(Excerpts from a dataset)
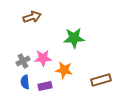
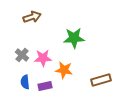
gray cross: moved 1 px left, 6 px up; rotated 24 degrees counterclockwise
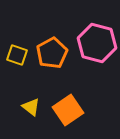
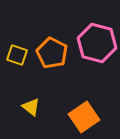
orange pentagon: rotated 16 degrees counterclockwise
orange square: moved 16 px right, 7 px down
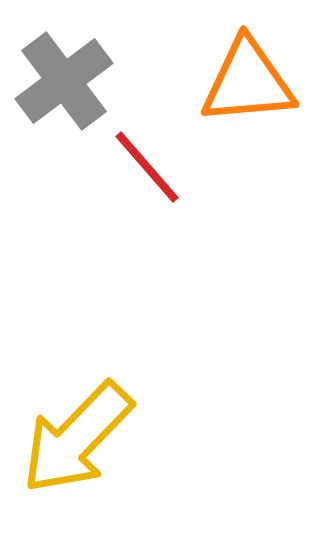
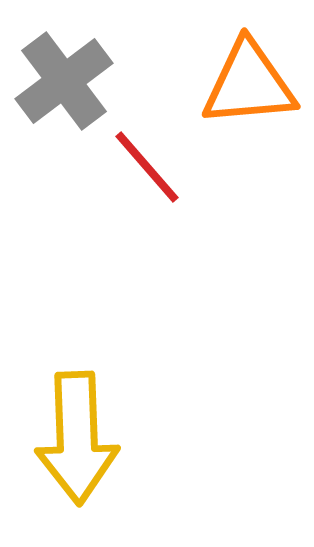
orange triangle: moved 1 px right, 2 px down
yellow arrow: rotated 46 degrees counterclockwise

▸ Work instruction:
Will you set down the records word for word while leaving out every picture?

▸ Result of this exercise:
gray cross: moved 1 px left, 6 px up; rotated 24 degrees counterclockwise
orange pentagon: rotated 16 degrees counterclockwise
orange square: moved 16 px right, 7 px down
orange triangle: moved 1 px right, 2 px down
yellow arrow: rotated 46 degrees counterclockwise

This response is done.